■ Records shown
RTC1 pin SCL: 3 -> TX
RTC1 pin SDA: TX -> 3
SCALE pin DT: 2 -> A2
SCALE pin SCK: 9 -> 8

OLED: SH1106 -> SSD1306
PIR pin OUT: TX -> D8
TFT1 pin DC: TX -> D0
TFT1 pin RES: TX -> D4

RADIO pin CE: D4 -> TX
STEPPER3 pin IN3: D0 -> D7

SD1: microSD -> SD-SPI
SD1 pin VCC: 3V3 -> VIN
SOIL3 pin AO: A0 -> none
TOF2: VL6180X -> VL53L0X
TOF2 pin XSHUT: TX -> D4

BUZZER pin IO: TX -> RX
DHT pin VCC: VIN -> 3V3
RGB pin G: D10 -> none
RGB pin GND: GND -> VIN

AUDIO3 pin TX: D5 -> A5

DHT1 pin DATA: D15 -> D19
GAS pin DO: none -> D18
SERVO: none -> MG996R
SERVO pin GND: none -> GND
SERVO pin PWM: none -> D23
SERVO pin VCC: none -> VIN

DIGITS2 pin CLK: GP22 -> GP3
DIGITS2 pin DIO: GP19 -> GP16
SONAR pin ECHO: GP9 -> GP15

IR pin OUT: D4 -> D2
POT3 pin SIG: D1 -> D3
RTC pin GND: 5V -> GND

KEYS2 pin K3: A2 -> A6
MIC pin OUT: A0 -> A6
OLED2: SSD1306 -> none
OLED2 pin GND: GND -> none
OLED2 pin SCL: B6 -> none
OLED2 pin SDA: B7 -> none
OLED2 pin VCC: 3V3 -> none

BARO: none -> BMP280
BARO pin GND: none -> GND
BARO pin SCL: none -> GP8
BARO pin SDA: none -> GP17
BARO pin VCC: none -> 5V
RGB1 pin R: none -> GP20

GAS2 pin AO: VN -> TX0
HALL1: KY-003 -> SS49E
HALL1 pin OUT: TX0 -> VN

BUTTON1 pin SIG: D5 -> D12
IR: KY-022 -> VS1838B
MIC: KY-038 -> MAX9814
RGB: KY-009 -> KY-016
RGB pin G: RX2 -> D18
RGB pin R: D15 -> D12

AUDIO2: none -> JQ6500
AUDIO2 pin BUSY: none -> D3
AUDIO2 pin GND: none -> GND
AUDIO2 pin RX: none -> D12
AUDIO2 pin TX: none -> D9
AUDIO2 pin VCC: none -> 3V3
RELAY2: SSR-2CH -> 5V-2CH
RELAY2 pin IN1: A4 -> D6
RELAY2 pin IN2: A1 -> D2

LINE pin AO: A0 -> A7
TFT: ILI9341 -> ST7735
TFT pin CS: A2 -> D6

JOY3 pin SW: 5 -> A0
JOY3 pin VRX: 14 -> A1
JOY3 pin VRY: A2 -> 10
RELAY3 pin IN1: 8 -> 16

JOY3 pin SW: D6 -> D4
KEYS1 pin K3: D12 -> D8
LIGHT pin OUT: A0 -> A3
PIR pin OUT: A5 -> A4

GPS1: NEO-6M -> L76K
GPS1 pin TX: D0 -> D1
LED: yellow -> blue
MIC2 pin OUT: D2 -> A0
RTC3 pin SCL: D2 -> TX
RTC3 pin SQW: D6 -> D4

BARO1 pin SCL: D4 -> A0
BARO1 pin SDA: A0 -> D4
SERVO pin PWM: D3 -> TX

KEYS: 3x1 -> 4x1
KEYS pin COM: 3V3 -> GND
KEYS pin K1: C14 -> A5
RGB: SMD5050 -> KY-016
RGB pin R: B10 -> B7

■ What the exercise asks
Look for the line that contains "AUDIO2 pin VCC: none -> 3V3" in the listing above. Set down that line and each line after it, ending with the last one.

■ Solution to the problem
AUDIO2 pin VCC: none -> 3V3
RELAY2: SSR-2CH -> 5V-2CH
RELAY2 pin IN1: A4 -> D6
RELAY2 pin IN2: A1 -> D2

LINE pin AO: A0 -> A7
TFT: ILI9341 -> ST7735
TFT pin CS: A2 -> D6

JOY3 pin SW: 5 -> A0
JOY3 pin VRX: 14 -> A1
JOY3 pin VRY: A2 -> 10
RELAY3 pin IN1: 8 -> 16

JOY3 pin SW: D6 -> D4
KEYS1 pin K3: D12 -> D8
LIGHT pin OUT: A0 -> A3
PIR pin OUT: A5 -> A4

GPS1: NEO-6M -> L76K
GPS1 pin TX: D0 -> D1
LED: yellow -> blue
MIC2 pin OUT: D2 -> A0
RTC3 pin SCL: D2 -> TX
RTC3 pin SQW: D6 -> D4

BARO1 pin SCL: D4 -> A0
BARO1 pin SDA: A0 -> D4
SERVO pin PWM: D3 -> TX

KEYS: 3x1 -> 4x1
KEYS pin COM: 3V3 -> GND
KEYS pin K1: C14 -> A5
RGB: SMD5050 -> KY-016
RGB pin R: B10 -> B7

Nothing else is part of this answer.